### TASK DIRECTIONS
Return nothing but the lines from the one with "none -> pufutufox (brown) (no. 1 from left)" through the one with "favare (grey) (no." in the data below, word for word and without pictures.

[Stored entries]
= = = = =

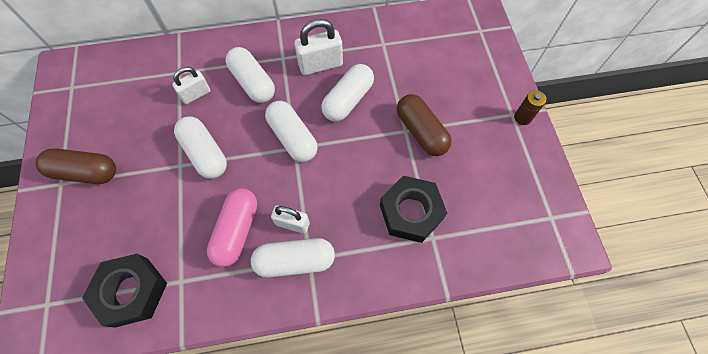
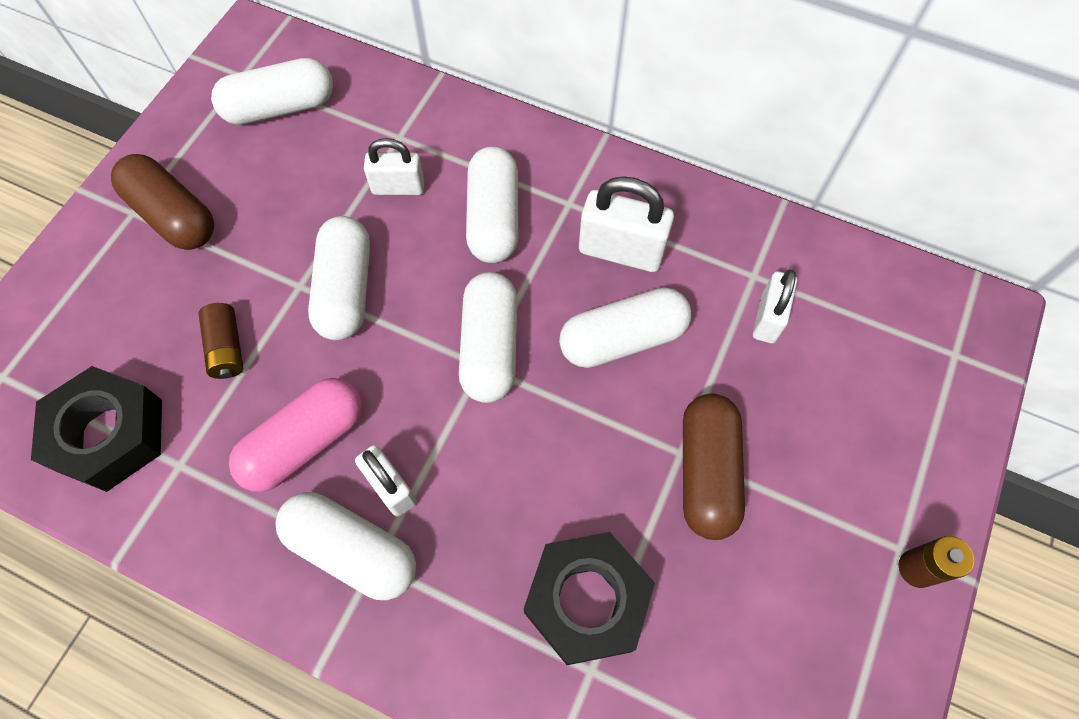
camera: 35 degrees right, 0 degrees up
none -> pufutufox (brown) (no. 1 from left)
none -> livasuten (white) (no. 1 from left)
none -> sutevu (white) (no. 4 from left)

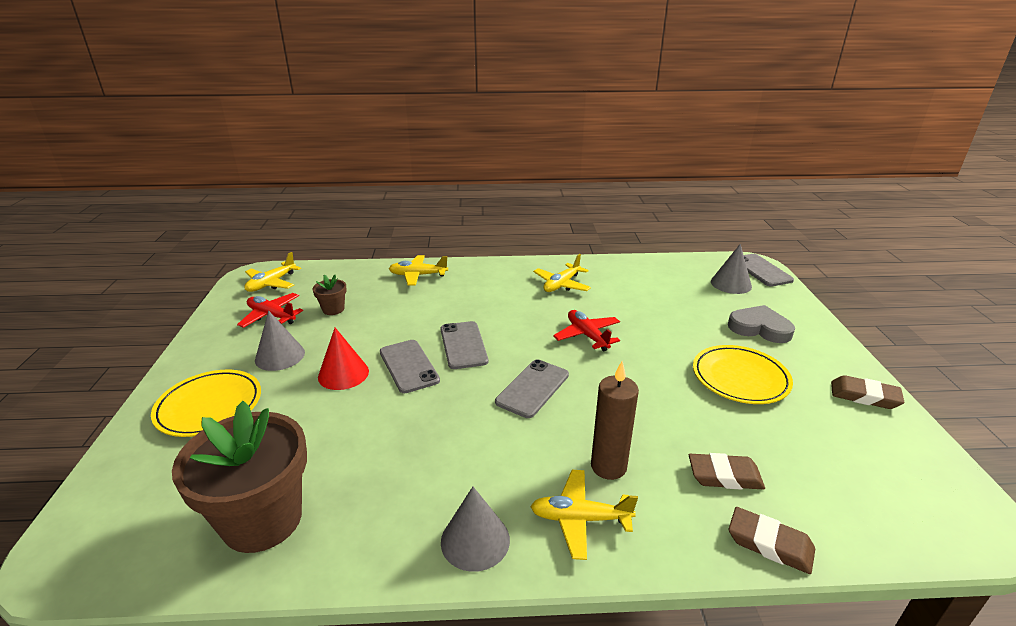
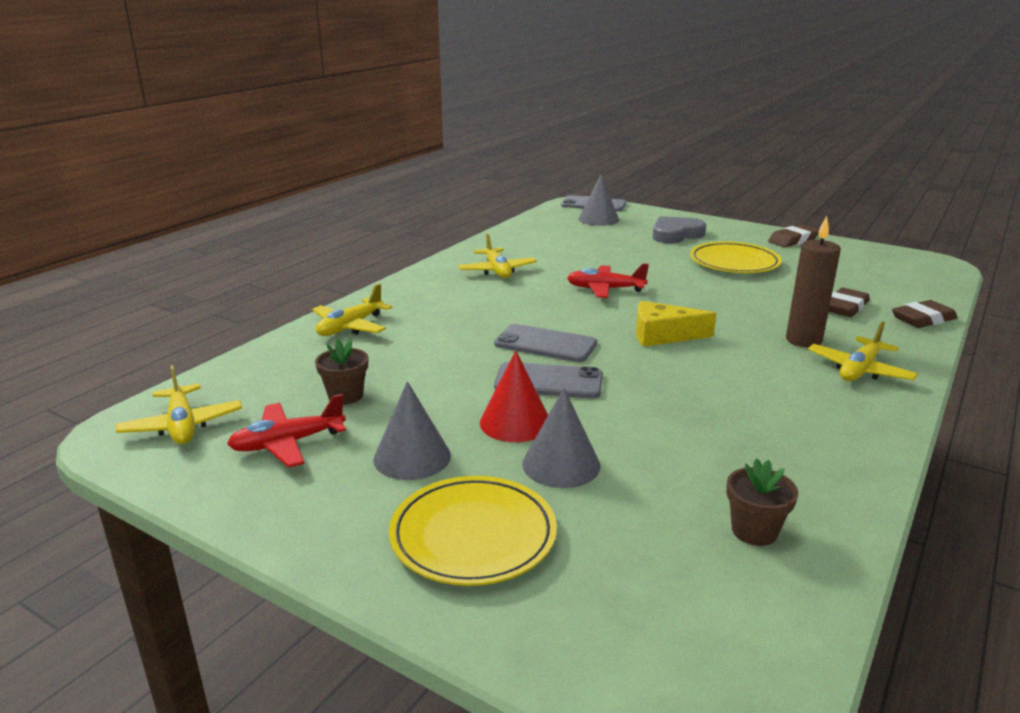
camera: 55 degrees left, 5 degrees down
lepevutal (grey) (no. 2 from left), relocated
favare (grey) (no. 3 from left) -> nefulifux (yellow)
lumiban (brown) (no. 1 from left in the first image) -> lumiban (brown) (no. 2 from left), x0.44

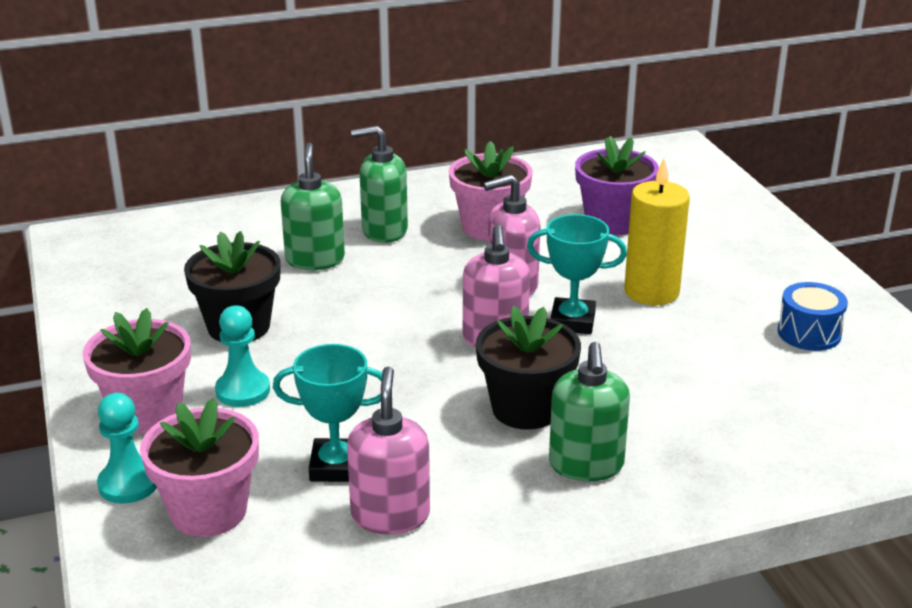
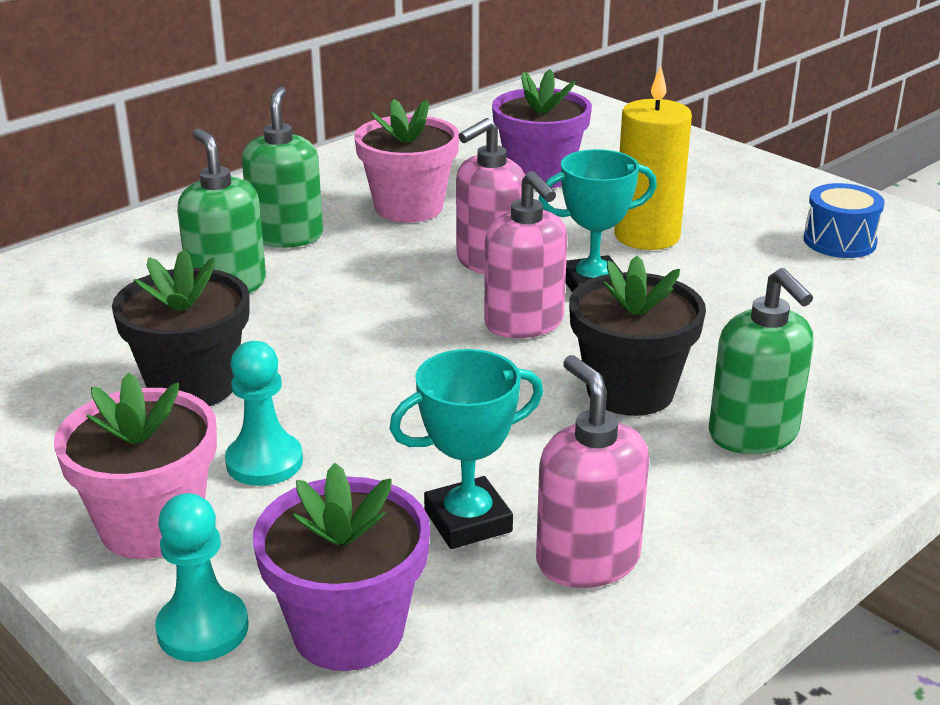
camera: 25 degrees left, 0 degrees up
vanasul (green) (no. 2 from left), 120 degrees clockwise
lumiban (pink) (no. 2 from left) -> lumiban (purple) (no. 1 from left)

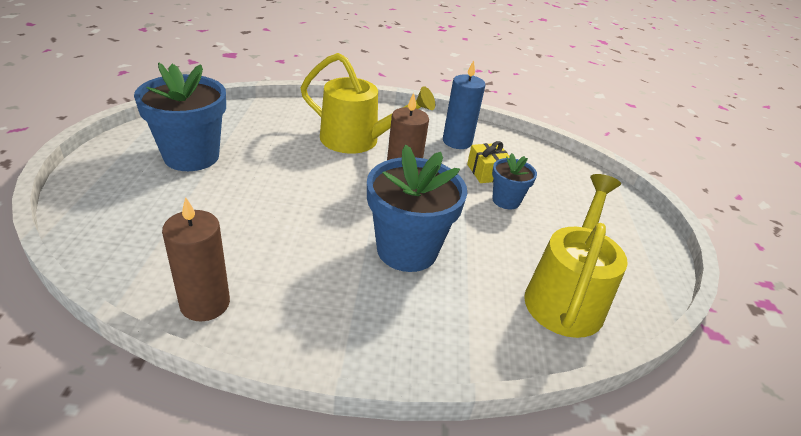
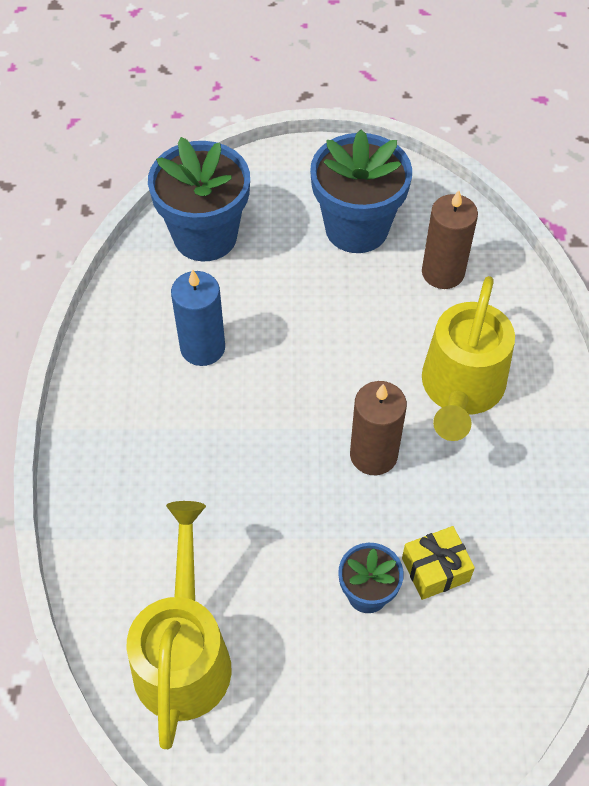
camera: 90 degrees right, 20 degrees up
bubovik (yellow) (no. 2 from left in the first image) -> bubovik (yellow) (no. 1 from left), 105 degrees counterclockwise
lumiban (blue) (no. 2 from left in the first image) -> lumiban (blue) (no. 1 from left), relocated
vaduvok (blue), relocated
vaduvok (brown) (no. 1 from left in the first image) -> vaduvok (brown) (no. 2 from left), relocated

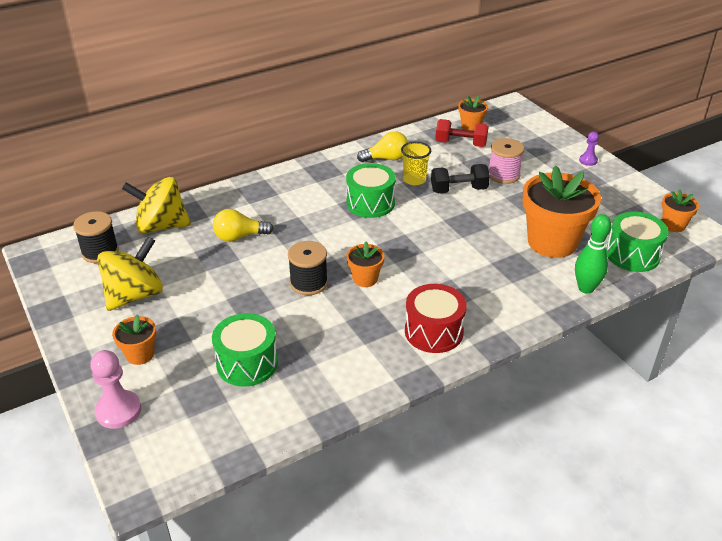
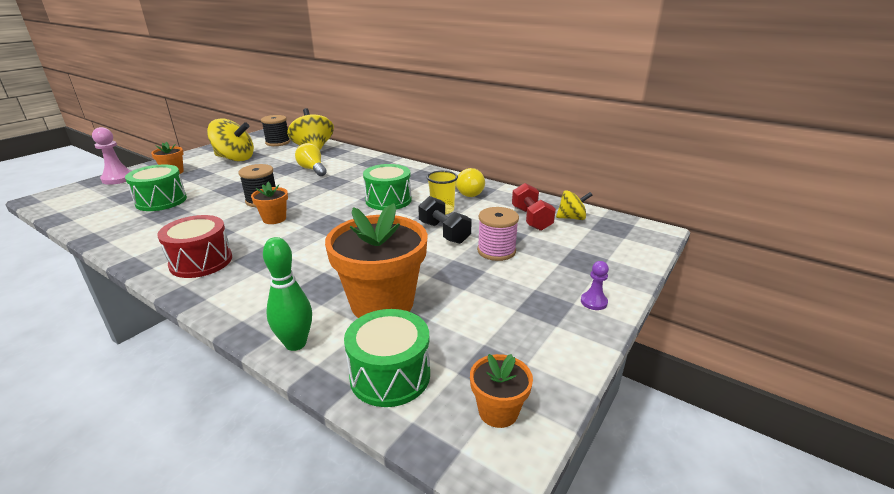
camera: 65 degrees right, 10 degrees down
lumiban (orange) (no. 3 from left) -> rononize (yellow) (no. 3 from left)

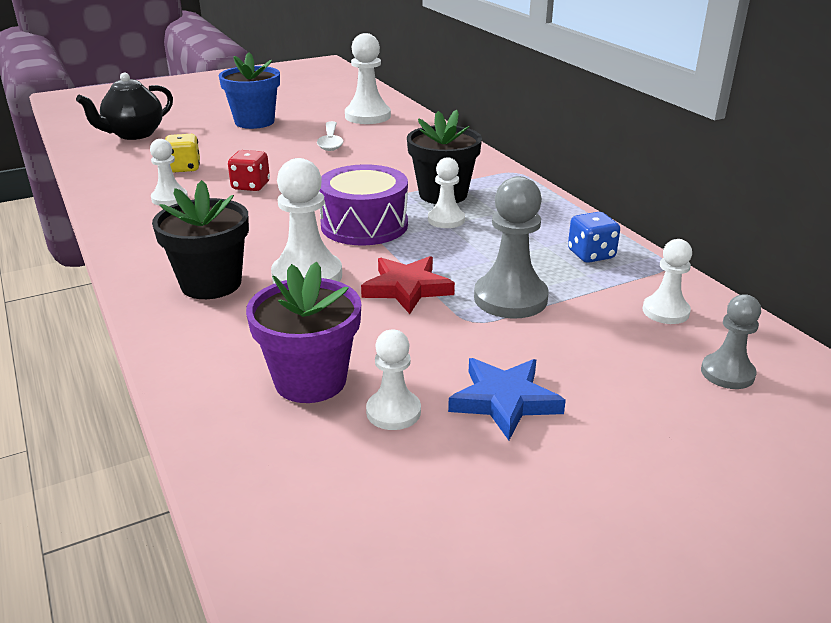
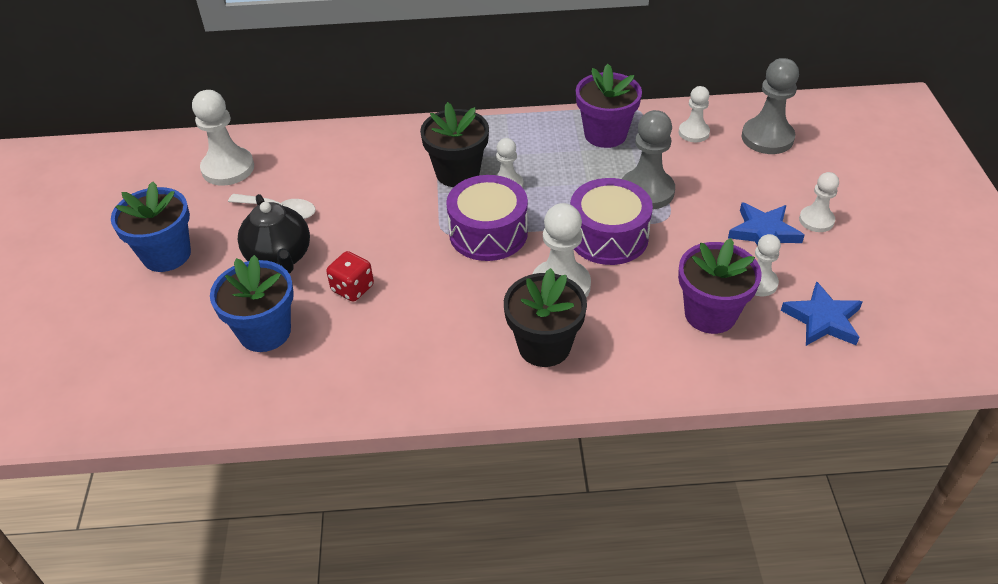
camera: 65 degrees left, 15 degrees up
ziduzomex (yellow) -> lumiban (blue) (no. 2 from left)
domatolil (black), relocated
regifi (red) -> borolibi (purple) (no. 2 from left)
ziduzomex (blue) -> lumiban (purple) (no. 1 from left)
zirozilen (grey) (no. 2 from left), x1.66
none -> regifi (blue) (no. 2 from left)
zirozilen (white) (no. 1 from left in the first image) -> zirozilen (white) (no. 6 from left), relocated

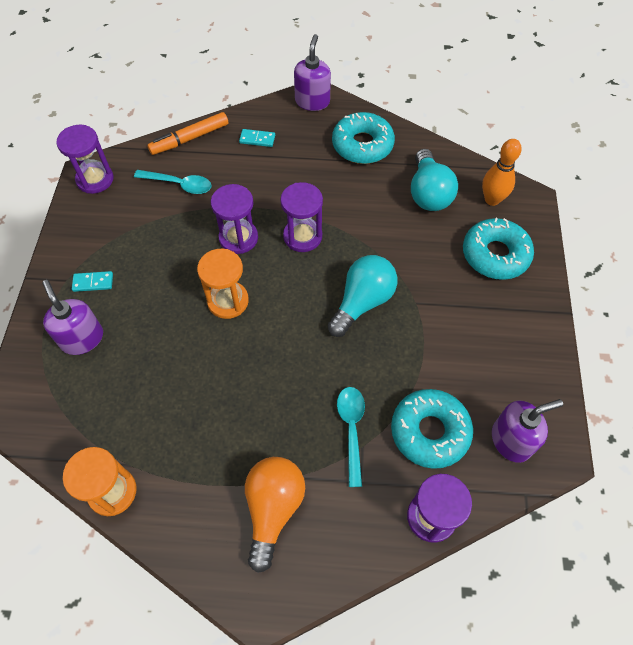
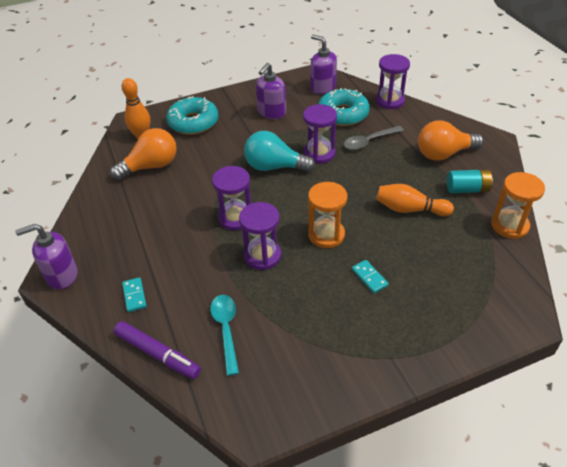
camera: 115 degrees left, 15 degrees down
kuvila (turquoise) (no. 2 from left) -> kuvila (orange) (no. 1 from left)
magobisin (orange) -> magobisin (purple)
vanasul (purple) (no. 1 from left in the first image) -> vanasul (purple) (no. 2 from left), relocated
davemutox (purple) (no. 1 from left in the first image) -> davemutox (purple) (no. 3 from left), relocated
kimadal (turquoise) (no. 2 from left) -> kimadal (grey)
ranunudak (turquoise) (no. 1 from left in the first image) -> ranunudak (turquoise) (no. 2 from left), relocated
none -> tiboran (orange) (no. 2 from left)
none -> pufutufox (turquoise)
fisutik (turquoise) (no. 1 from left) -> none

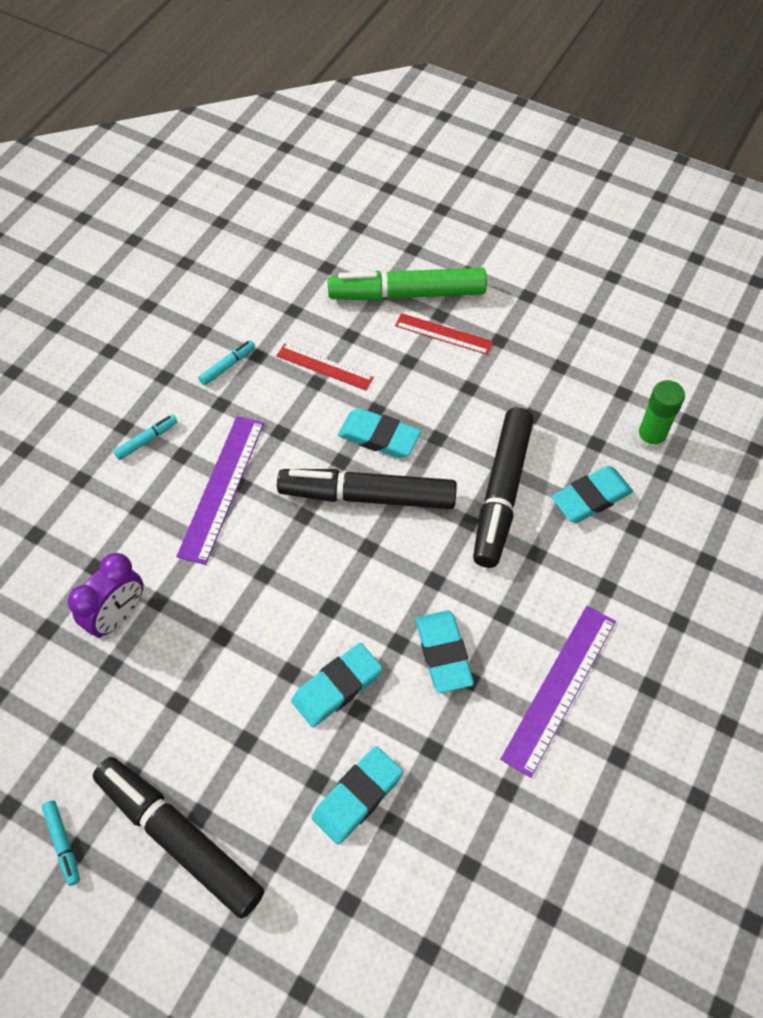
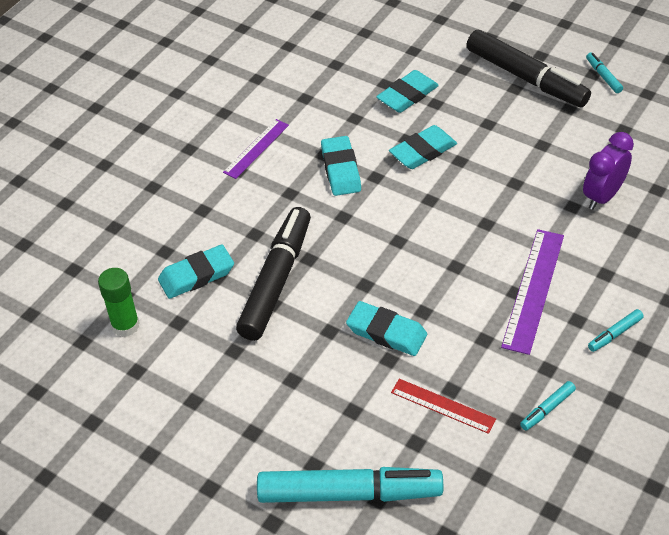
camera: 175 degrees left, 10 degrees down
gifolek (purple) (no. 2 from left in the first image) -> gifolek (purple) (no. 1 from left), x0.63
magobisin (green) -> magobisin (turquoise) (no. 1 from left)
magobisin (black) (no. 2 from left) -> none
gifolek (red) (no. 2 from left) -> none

= = = = =

### RESULT
none -> pufutufox (brown) (no. 1 from left)
none -> livasuten (white) (no. 1 from left)
none -> sutevu (white) (no. 4 from left)

camera: 55 degrees left, 5 degrees down
lepevutal (grey) (no. 2 from left), relocated
favare (grey) (no. 3 from left) -> nefulifux (yellow)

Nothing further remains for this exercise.